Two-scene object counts
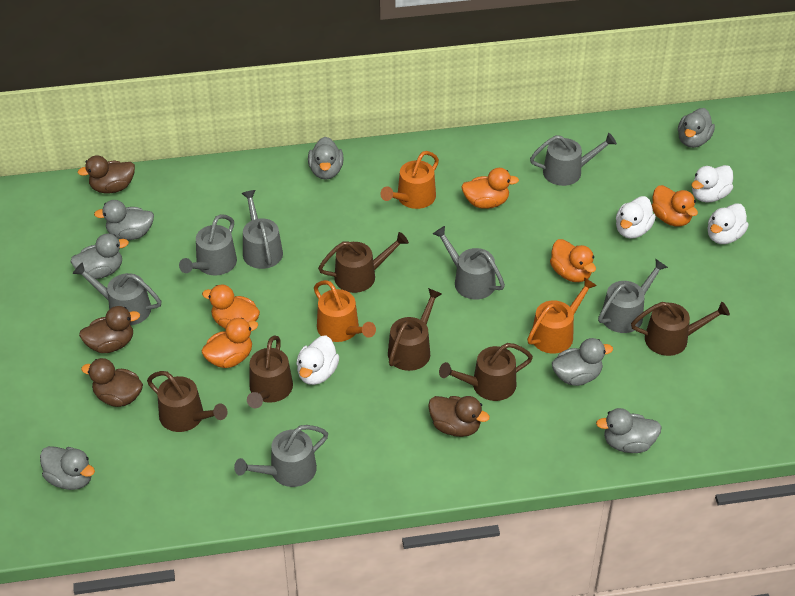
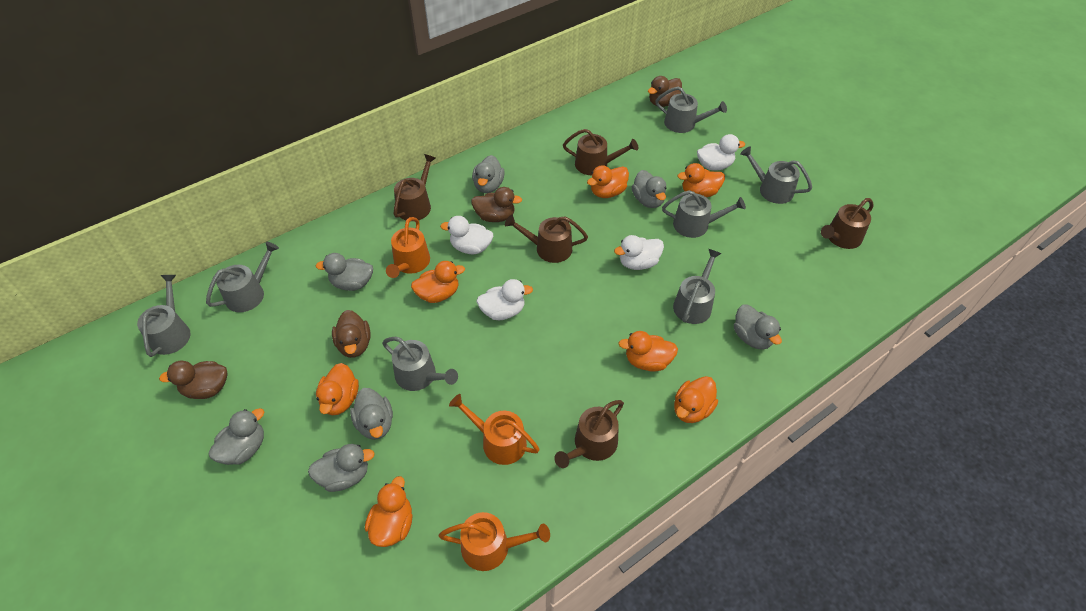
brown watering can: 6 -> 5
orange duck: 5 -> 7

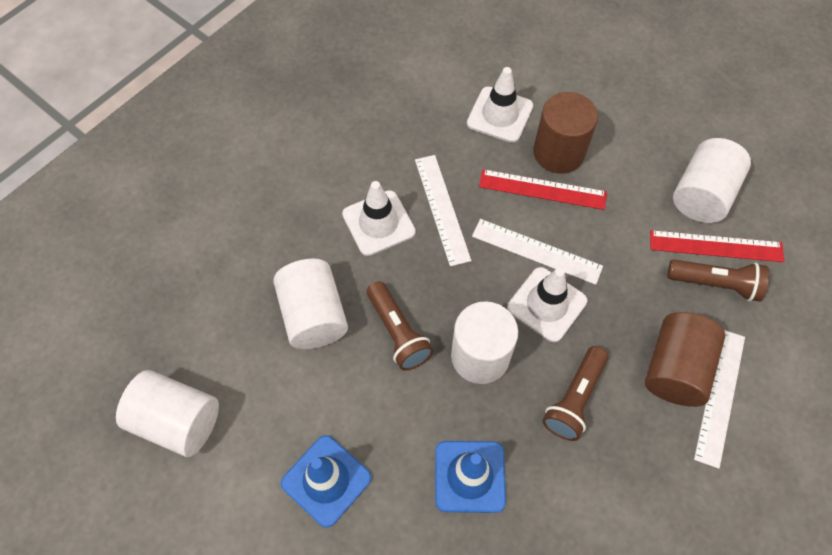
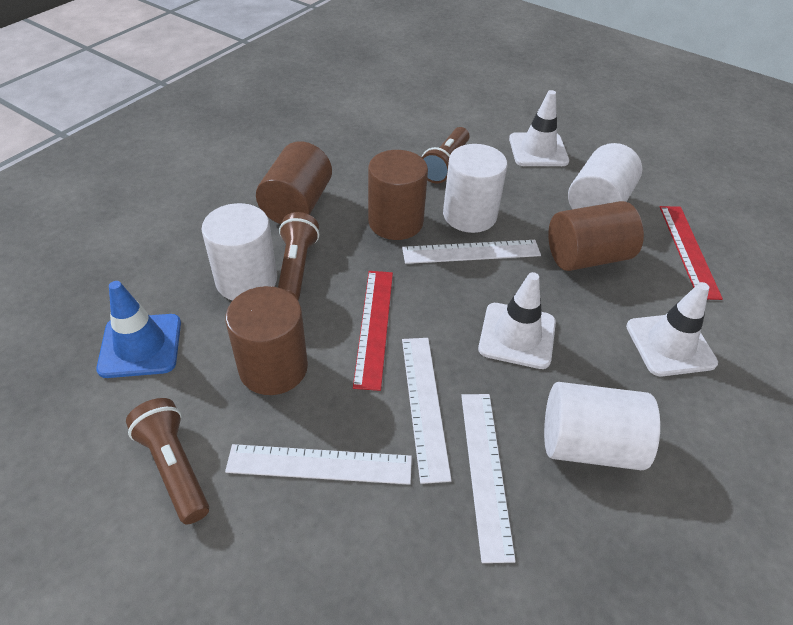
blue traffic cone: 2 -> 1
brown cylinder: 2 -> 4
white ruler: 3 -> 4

» Activity
Among the lines above, find those with the string "brown" and copy them.

» Response
brown watering can: 6 -> 5
brown cylinder: 2 -> 4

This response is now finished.